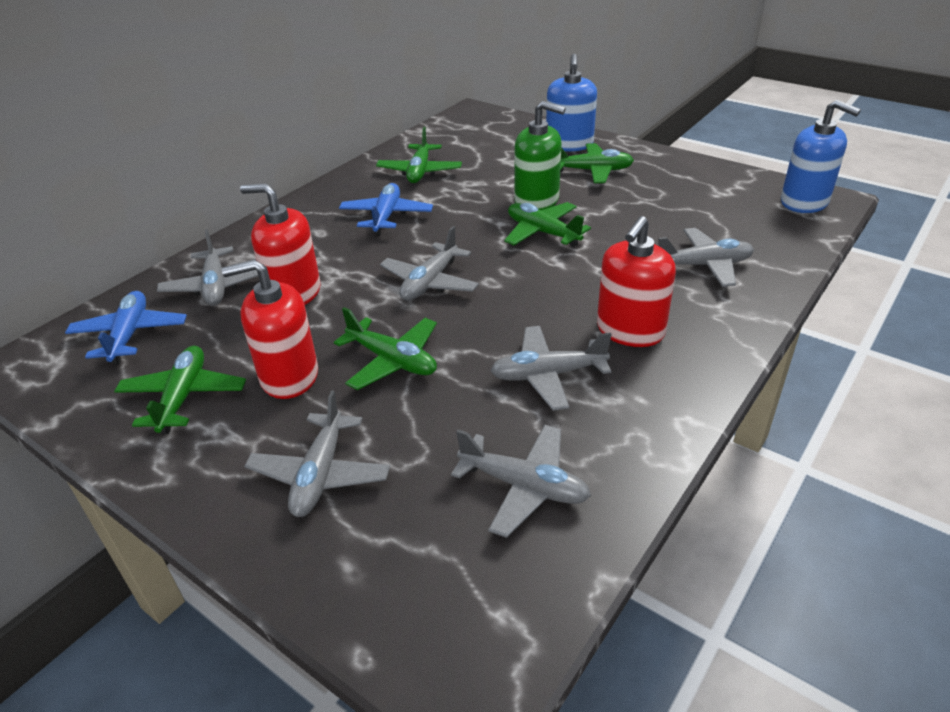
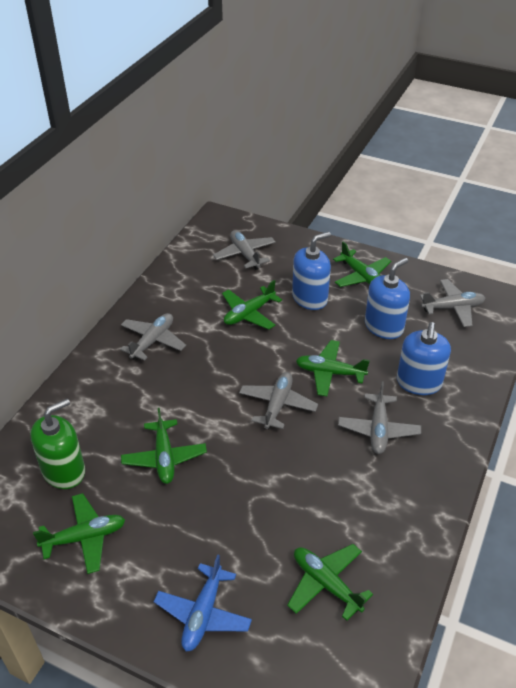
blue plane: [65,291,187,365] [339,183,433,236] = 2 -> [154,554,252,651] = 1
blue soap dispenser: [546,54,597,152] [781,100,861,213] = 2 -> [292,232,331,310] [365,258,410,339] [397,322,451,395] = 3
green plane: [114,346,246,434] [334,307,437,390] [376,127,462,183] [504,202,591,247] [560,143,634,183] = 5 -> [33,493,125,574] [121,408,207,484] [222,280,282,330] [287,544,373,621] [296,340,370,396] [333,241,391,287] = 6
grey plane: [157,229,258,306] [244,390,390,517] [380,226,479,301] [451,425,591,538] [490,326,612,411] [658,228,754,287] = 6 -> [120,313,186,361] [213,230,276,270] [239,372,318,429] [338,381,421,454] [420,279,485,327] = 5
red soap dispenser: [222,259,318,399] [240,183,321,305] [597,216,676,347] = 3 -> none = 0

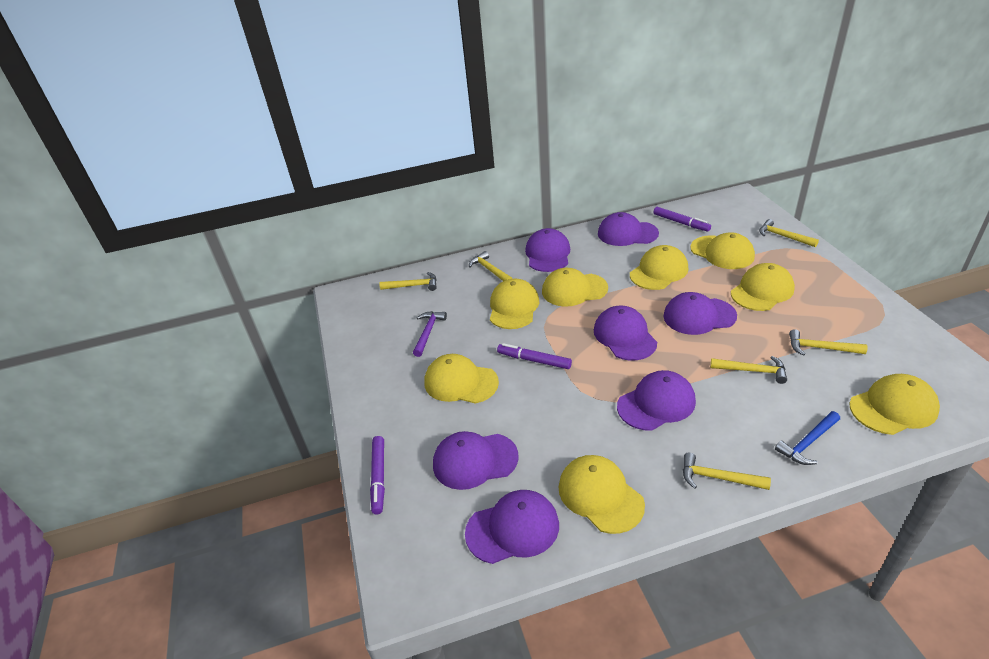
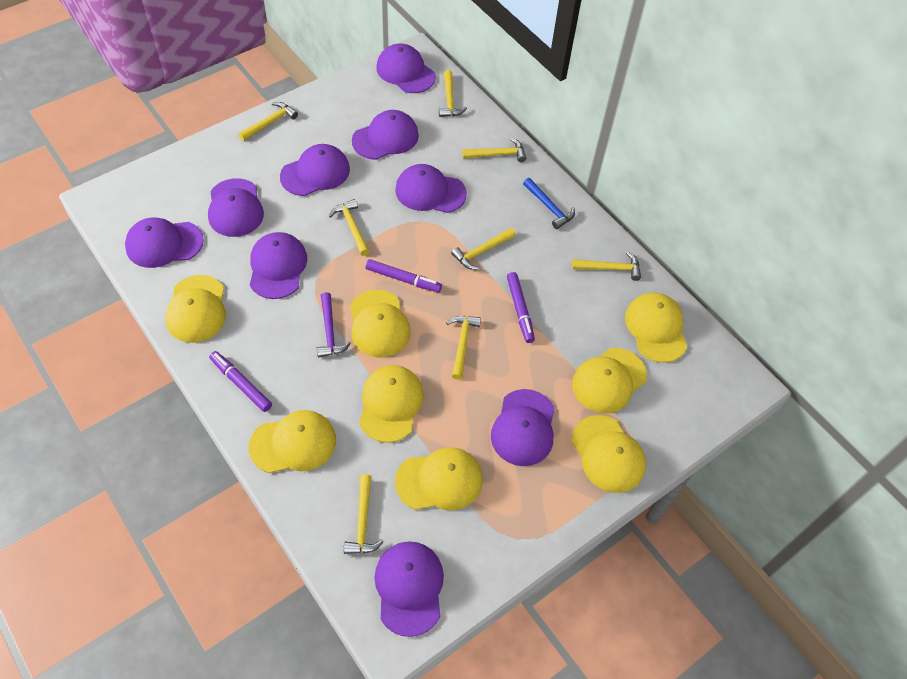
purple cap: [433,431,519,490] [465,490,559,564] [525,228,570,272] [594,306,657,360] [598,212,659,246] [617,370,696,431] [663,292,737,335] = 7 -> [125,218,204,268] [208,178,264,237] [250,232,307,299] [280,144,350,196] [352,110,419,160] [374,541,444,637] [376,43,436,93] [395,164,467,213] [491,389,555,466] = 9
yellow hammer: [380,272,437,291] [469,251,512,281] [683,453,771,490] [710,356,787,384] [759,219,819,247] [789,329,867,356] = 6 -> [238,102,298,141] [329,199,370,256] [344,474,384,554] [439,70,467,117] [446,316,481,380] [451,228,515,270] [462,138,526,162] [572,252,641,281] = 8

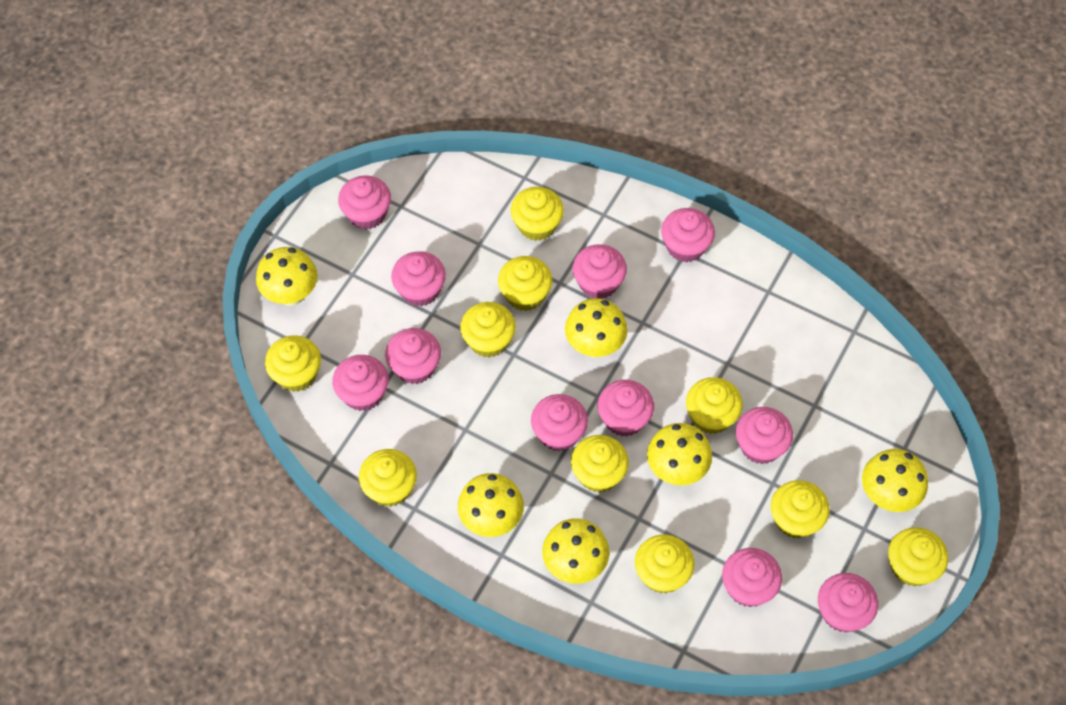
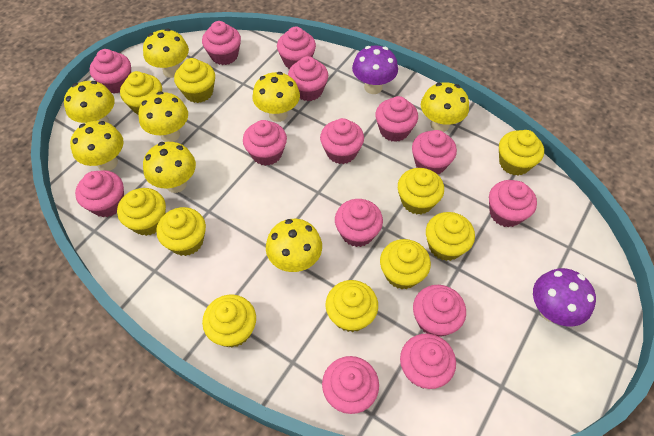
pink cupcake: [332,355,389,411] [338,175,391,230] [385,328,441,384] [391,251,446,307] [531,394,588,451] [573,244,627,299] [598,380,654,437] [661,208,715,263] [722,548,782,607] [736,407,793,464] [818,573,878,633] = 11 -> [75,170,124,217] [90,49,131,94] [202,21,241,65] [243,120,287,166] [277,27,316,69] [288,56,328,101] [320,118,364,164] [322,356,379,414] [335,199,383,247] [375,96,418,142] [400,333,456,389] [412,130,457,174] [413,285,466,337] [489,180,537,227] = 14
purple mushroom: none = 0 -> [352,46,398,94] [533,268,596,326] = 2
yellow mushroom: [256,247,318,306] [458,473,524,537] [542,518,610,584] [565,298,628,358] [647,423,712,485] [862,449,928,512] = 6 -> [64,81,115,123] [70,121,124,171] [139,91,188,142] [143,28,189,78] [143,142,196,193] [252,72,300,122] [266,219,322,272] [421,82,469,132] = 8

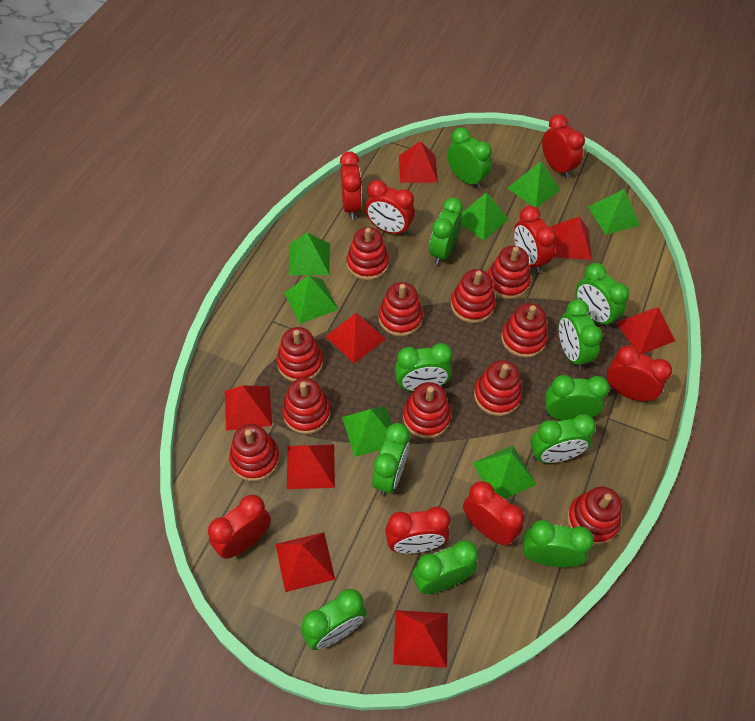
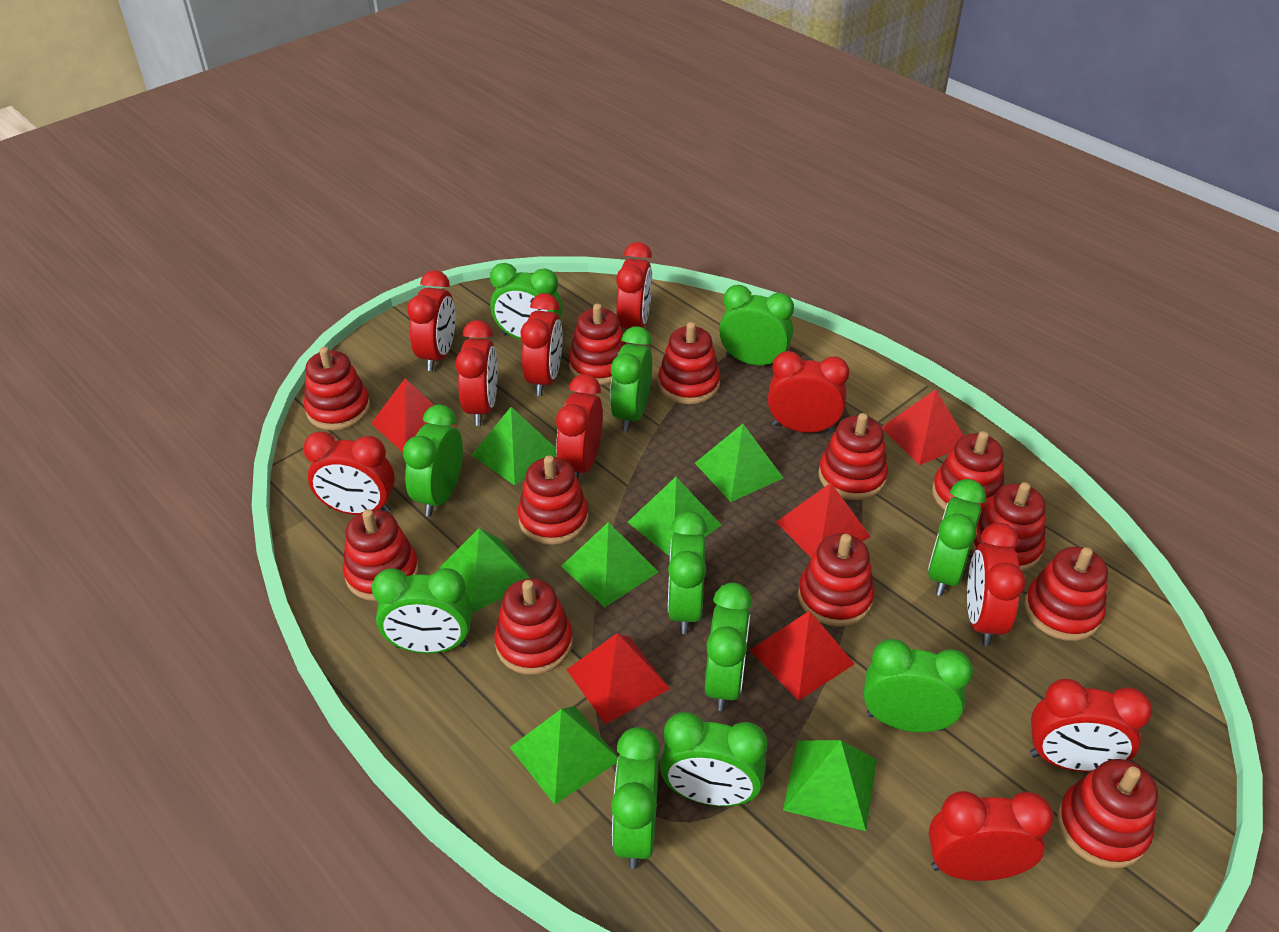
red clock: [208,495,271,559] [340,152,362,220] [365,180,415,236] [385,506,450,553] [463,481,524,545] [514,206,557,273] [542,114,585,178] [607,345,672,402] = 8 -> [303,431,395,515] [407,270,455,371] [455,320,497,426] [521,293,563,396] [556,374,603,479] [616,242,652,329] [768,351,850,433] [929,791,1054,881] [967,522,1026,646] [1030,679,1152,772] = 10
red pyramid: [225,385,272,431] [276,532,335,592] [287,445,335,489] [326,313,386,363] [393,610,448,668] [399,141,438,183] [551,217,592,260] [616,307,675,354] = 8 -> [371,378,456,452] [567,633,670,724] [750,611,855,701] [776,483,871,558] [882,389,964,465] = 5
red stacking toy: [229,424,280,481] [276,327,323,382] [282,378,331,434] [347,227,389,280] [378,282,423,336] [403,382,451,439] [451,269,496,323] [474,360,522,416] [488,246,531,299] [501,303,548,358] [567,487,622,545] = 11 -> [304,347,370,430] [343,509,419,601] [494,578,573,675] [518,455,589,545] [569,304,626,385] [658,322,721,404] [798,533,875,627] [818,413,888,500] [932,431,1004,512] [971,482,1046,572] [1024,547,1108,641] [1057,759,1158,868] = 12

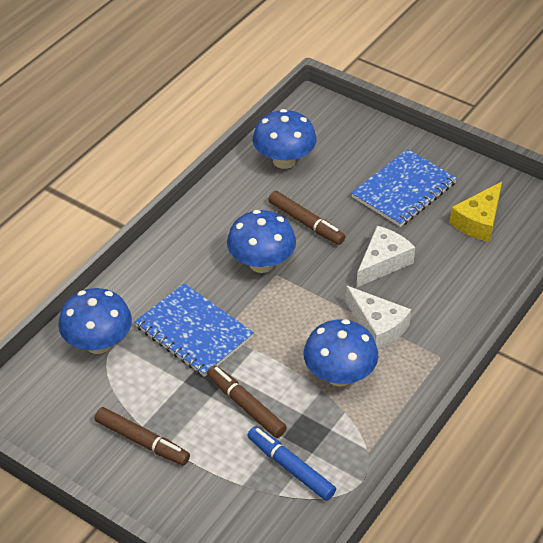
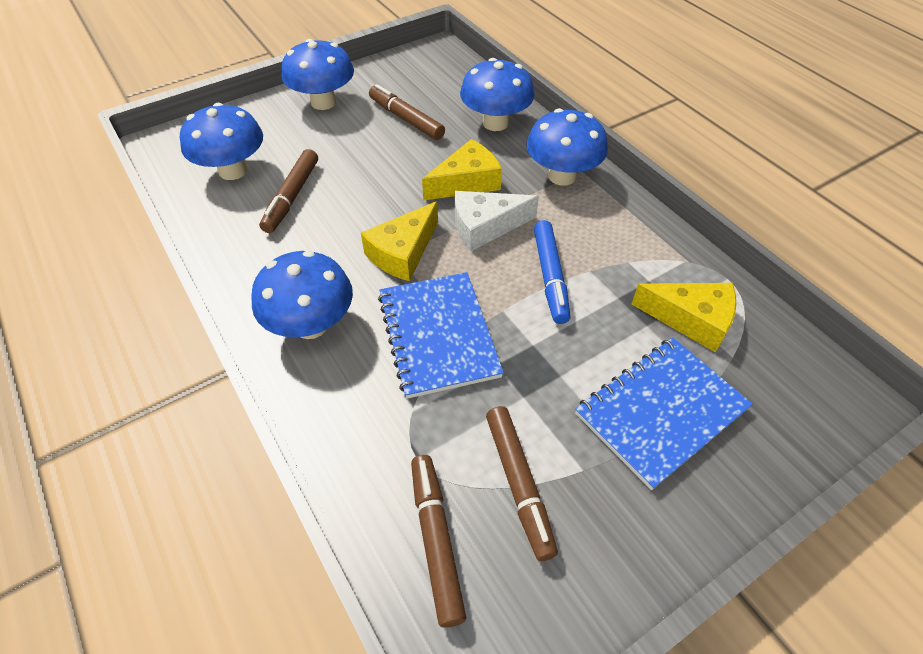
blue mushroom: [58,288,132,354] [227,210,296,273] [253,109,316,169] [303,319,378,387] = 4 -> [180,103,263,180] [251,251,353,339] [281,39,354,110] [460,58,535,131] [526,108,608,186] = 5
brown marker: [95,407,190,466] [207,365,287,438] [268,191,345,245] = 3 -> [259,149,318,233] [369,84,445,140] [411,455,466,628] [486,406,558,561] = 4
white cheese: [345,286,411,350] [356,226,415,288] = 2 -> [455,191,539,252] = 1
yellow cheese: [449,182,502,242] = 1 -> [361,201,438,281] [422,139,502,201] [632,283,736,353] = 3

PROBLEM REQUIREMENTS: Up to and including the line that contains "blue soap dispenser: [546,54,597,152]", print the records above exactly from their first line, without any pictures.

TASK SOLUTION:
blue plane: [65,291,187,365] [339,183,433,236] = 2 -> [154,554,252,651] = 1
blue soap dispenser: [546,54,597,152] [781,100,861,213] = 2 -> [292,232,331,310] [365,258,410,339] [397,322,451,395] = 3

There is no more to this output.